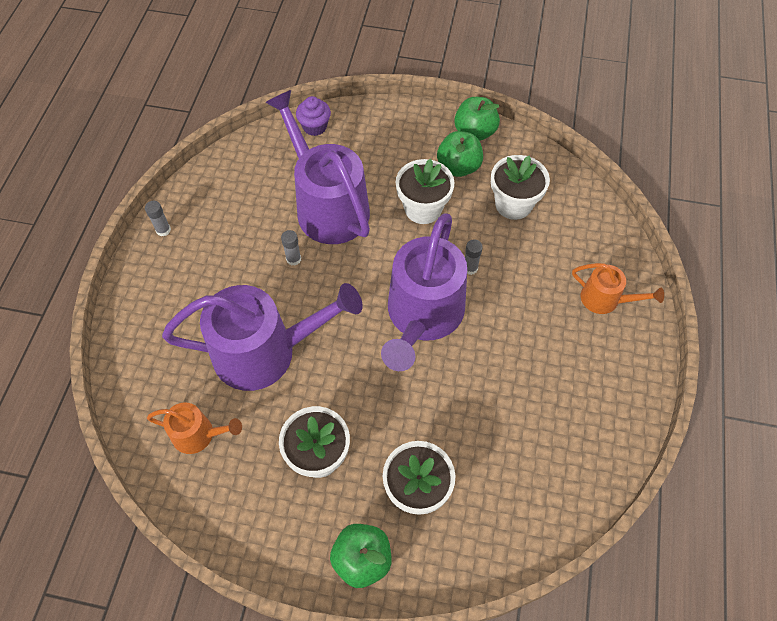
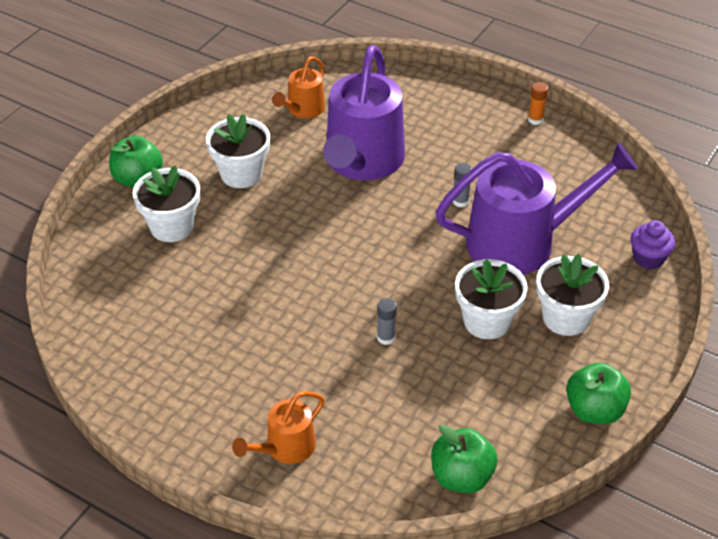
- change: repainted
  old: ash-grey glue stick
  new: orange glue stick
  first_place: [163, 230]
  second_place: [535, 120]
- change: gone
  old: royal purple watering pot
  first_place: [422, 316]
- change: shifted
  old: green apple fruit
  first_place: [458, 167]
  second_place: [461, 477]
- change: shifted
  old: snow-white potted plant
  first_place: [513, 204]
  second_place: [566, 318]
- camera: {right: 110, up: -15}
◆ ◆ ◆ ◆
Task statement:
Images are to be excluded, and each record above written out word for word.

Answer box:
- change: repainted
  old: ash-grey glue stick
  new: orange glue stick
  first_place: [163, 230]
  second_place: [535, 120]
- change: gone
  old: royal purple watering pot
  first_place: [422, 316]
- change: shifted
  old: green apple fruit
  first_place: [458, 167]
  second_place: [461, 477]
- change: shifted
  old: snow-white potted plant
  first_place: [513, 204]
  second_place: [566, 318]
- camera: {right: 110, up: -15}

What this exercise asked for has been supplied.